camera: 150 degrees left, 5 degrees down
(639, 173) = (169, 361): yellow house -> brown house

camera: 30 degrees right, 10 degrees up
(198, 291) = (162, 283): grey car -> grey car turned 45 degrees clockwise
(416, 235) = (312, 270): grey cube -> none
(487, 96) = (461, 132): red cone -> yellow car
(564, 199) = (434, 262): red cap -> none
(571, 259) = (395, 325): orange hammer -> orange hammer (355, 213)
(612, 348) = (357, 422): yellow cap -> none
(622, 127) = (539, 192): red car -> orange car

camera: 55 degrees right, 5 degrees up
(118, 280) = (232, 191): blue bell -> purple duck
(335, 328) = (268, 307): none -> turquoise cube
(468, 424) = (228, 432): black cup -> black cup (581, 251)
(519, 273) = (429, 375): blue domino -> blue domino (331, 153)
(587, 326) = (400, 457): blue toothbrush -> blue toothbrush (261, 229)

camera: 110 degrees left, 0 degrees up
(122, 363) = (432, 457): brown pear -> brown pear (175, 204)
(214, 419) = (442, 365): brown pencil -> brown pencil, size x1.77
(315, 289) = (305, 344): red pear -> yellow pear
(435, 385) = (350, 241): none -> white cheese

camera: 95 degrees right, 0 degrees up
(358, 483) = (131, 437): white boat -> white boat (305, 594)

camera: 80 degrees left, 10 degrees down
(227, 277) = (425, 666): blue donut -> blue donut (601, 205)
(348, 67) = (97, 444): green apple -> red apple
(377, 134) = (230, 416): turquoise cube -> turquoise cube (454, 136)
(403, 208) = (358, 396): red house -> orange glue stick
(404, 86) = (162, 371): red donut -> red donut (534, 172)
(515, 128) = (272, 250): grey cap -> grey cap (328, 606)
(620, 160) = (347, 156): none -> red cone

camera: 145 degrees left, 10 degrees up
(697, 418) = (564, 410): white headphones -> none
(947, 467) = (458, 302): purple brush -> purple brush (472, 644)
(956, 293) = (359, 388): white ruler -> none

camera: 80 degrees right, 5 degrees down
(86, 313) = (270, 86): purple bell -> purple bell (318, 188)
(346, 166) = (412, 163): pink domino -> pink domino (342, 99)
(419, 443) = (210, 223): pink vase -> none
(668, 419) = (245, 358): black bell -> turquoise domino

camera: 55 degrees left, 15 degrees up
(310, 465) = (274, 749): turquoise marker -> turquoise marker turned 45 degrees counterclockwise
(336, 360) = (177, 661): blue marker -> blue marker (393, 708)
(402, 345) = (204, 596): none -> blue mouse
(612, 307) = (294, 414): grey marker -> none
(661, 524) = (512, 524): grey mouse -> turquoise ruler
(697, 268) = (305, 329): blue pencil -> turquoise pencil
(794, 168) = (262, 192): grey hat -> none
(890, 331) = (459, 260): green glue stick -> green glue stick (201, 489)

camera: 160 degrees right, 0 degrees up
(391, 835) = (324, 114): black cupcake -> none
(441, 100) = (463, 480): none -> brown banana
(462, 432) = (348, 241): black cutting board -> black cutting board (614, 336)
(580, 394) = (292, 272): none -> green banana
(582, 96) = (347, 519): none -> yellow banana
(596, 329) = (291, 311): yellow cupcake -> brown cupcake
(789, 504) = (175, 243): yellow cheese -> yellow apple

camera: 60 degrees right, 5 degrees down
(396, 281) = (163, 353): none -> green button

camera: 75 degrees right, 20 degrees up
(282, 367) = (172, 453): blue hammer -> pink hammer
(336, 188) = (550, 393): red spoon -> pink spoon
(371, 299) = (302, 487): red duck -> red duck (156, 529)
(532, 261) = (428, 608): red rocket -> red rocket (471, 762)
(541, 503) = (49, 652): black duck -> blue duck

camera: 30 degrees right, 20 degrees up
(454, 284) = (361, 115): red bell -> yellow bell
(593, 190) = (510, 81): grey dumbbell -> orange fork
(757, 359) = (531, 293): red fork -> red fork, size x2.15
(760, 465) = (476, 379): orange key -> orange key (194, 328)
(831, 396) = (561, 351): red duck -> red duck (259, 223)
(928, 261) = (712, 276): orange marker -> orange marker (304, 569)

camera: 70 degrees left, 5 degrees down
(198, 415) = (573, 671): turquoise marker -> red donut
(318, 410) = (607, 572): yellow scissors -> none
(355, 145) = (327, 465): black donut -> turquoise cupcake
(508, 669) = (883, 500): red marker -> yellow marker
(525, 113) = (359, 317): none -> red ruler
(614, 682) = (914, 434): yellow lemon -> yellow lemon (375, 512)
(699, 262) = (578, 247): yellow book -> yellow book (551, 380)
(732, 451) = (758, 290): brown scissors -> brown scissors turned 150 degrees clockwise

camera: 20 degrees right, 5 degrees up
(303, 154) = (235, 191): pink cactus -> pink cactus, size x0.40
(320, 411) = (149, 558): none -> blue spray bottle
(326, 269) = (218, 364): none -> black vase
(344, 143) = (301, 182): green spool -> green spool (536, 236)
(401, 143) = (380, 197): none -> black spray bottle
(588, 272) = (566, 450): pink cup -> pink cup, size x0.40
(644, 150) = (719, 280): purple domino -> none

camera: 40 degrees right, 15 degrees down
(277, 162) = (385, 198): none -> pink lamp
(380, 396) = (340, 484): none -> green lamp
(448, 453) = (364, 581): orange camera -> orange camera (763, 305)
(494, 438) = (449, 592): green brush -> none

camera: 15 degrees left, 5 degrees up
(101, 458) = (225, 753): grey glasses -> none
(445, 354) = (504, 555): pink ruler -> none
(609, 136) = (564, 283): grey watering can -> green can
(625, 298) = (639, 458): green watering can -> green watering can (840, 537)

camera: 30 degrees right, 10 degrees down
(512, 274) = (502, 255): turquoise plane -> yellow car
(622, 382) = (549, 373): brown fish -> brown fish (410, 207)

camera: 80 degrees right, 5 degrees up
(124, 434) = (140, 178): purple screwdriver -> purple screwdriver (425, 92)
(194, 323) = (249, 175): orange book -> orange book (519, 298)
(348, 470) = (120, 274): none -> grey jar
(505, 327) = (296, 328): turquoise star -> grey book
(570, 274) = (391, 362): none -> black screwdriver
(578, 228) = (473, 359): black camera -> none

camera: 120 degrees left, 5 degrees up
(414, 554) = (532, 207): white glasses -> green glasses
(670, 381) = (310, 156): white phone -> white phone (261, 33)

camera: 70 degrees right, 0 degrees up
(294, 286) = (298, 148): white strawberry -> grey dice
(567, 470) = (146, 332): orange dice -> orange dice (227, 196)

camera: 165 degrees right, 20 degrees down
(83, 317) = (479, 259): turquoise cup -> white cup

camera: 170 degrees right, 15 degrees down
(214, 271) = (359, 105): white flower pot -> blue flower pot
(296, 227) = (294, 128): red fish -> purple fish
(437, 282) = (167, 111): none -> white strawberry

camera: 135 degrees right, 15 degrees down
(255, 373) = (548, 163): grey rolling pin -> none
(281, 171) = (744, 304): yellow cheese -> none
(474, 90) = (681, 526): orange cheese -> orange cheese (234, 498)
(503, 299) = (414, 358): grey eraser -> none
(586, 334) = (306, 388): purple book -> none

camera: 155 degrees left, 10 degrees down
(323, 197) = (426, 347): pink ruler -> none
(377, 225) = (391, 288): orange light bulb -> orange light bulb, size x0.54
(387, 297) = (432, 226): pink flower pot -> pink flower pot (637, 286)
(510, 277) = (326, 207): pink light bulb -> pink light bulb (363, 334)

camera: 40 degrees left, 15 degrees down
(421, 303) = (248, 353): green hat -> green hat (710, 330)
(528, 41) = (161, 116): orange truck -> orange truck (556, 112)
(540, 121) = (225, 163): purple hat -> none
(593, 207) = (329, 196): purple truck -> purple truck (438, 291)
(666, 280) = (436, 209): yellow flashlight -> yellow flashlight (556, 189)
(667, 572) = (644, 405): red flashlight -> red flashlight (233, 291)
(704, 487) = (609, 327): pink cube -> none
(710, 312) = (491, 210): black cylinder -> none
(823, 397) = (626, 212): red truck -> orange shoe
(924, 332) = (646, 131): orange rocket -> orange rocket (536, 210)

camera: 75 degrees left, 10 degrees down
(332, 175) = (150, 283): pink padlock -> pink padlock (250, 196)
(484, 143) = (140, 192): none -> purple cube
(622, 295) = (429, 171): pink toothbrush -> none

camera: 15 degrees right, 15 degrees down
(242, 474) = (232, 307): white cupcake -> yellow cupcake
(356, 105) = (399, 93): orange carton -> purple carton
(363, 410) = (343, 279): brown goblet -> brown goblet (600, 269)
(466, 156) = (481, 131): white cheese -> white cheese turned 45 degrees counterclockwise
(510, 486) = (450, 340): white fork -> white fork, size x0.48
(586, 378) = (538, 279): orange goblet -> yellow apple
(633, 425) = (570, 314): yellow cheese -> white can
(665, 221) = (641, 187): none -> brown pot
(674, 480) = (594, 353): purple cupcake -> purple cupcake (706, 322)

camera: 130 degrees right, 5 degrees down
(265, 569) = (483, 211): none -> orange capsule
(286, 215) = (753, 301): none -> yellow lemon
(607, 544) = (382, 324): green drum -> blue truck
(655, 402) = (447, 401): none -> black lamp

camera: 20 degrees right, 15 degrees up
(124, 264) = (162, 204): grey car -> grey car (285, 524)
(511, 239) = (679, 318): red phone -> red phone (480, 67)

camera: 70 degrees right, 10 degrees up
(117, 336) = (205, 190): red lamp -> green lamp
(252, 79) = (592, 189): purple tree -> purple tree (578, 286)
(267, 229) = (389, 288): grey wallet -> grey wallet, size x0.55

*Exercise instructions*: Where the listing above has a line with "(303, 154) = (235, 191): pink", start there, and output every line exactly through the line with "(445, 354) = (504, 555): pink ruler -> none", which is also included.

*Result*:
(303, 154) = (235, 191): pink cactus -> pink cactus, size x0.40
(320, 411) = (149, 558): none -> blue spray bottle
(326, 269) = (218, 364): none -> black vase
(344, 143) = (301, 182): green spool -> green spool (536, 236)
(401, 143) = (380, 197): none -> black spray bottle
(588, 272) = (566, 450): pink cup -> pink cup, size x0.40
(644, 150) = (719, 280): purple domino -> none

camera: 40 degrees right, 15 degrees down
(277, 162) = (385, 198): none -> pink lamp
(380, 396) = (340, 484): none -> green lamp
(448, 453) = (364, 581): orange camera -> orange camera (763, 305)
(494, 438) = (449, 592): green brush -> none

camera: 15 degrees left, 5 degrees up
(101, 458) = (225, 753): grey glasses -> none
(445, 354) = (504, 555): pink ruler -> none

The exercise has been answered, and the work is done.